Stored data entries:
━━━━━━━━━━━━━━━━
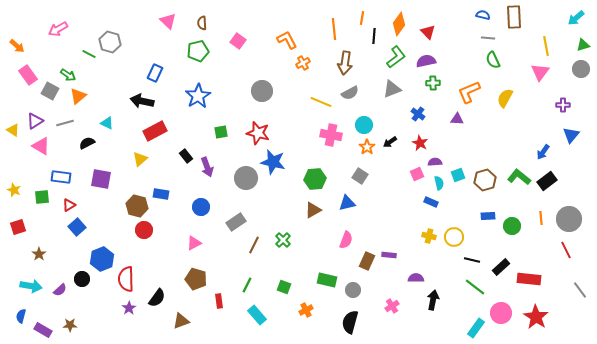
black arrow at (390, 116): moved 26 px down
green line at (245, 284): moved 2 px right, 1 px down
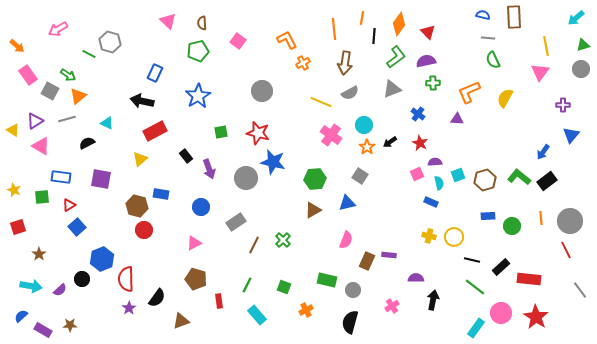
gray line at (65, 123): moved 2 px right, 4 px up
pink cross at (331, 135): rotated 25 degrees clockwise
purple arrow at (207, 167): moved 2 px right, 2 px down
gray circle at (569, 219): moved 1 px right, 2 px down
blue semicircle at (21, 316): rotated 32 degrees clockwise
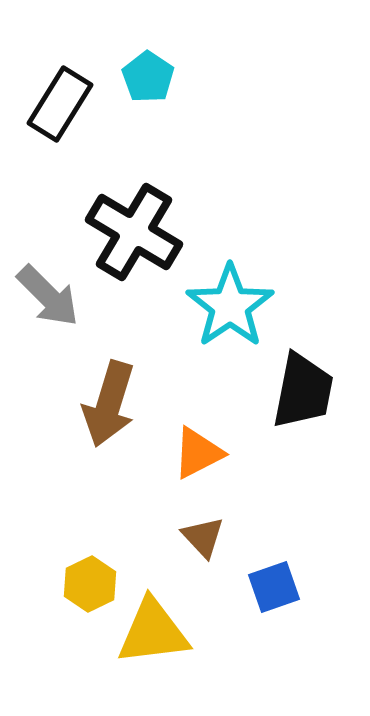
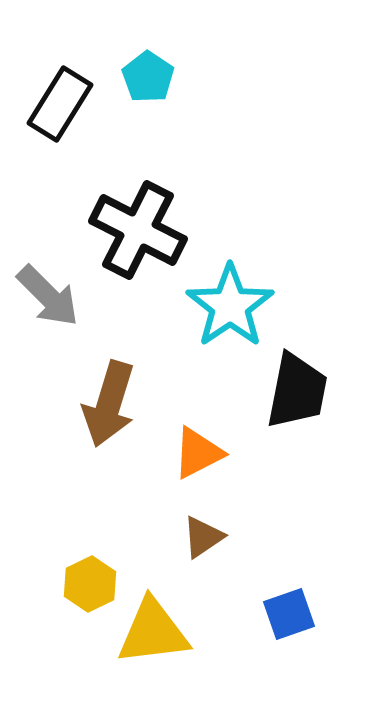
black cross: moved 4 px right, 2 px up; rotated 4 degrees counterclockwise
black trapezoid: moved 6 px left
brown triangle: rotated 39 degrees clockwise
blue square: moved 15 px right, 27 px down
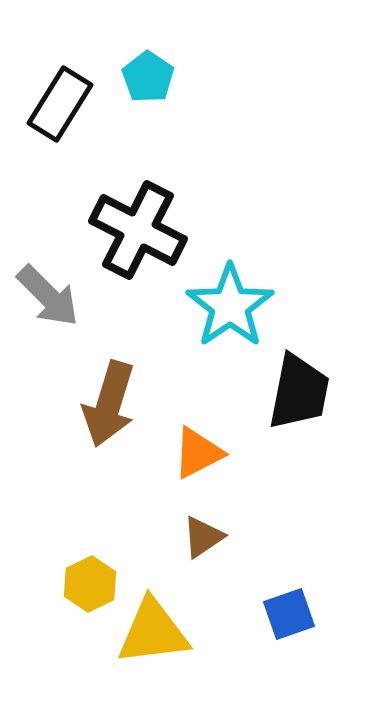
black trapezoid: moved 2 px right, 1 px down
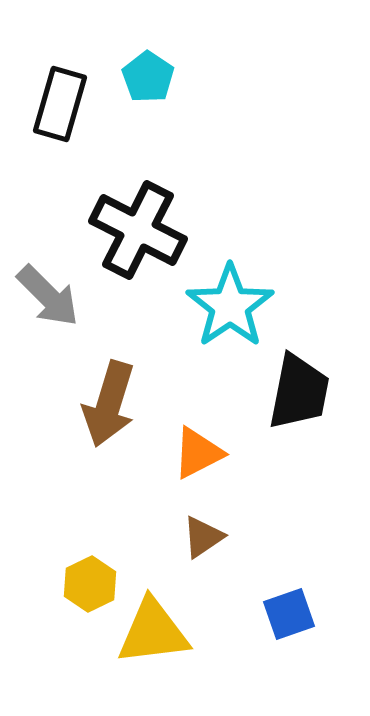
black rectangle: rotated 16 degrees counterclockwise
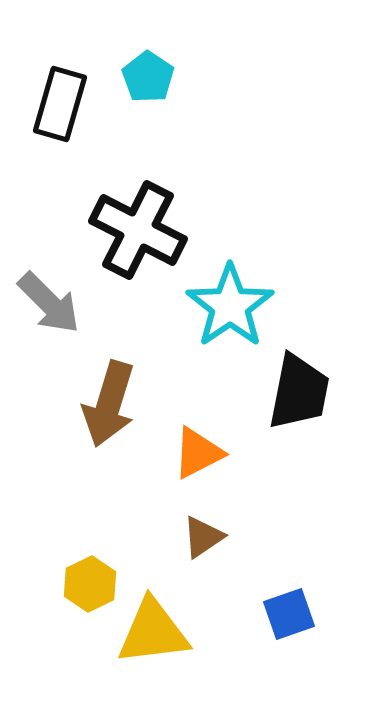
gray arrow: moved 1 px right, 7 px down
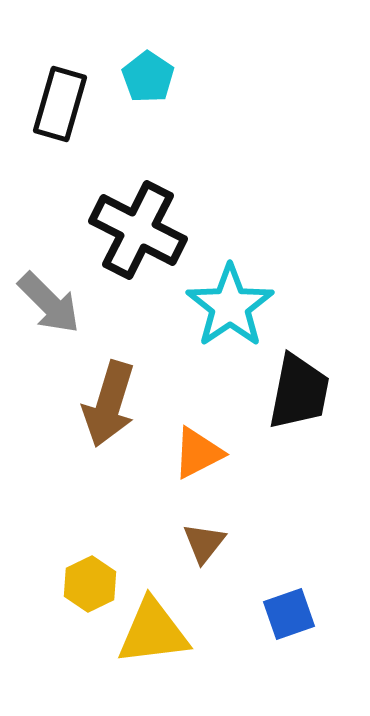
brown triangle: moved 1 px right, 6 px down; rotated 18 degrees counterclockwise
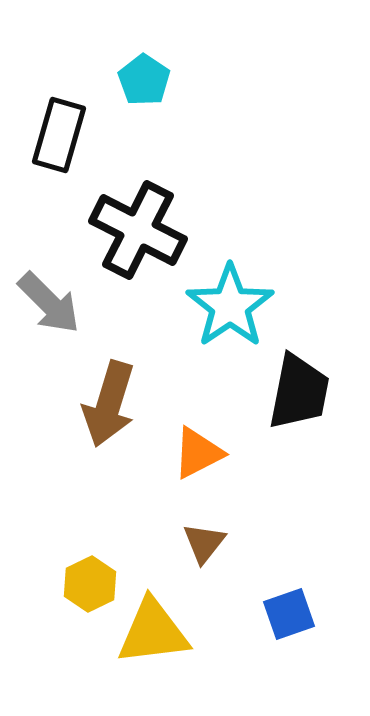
cyan pentagon: moved 4 px left, 3 px down
black rectangle: moved 1 px left, 31 px down
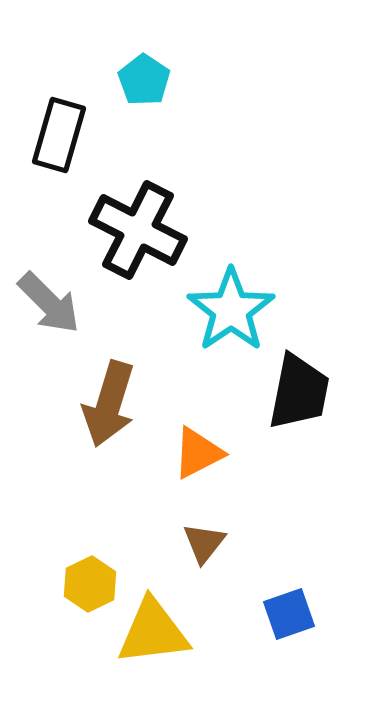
cyan star: moved 1 px right, 4 px down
━━━━━━━━━━━━━━━━
Rewrite every line of the listing except the picture lines, replacing "black trapezoid" with "black pentagon" and keeping everything else the same.

black arrow at (390, 116): moved 26 px down
green line at (245, 284): moved 2 px right, 1 px down
gray line at (65, 123): moved 2 px right, 4 px up
pink cross at (331, 135): rotated 25 degrees clockwise
purple arrow at (207, 167): moved 2 px right, 2 px down
gray circle at (569, 219): moved 1 px right, 2 px down
blue semicircle at (21, 316): rotated 32 degrees clockwise
black cross: moved 4 px right, 2 px up; rotated 4 degrees counterclockwise
black pentagon: moved 6 px left
brown triangle: rotated 39 degrees clockwise
blue square: moved 15 px right, 27 px down
black pentagon: moved 2 px right, 1 px down
black rectangle: rotated 16 degrees counterclockwise
gray arrow: moved 1 px right, 7 px down
brown triangle: moved 1 px right, 6 px down; rotated 18 degrees counterclockwise
cyan pentagon: moved 4 px left, 3 px down
black rectangle: moved 1 px left, 31 px down
cyan star: moved 1 px right, 4 px down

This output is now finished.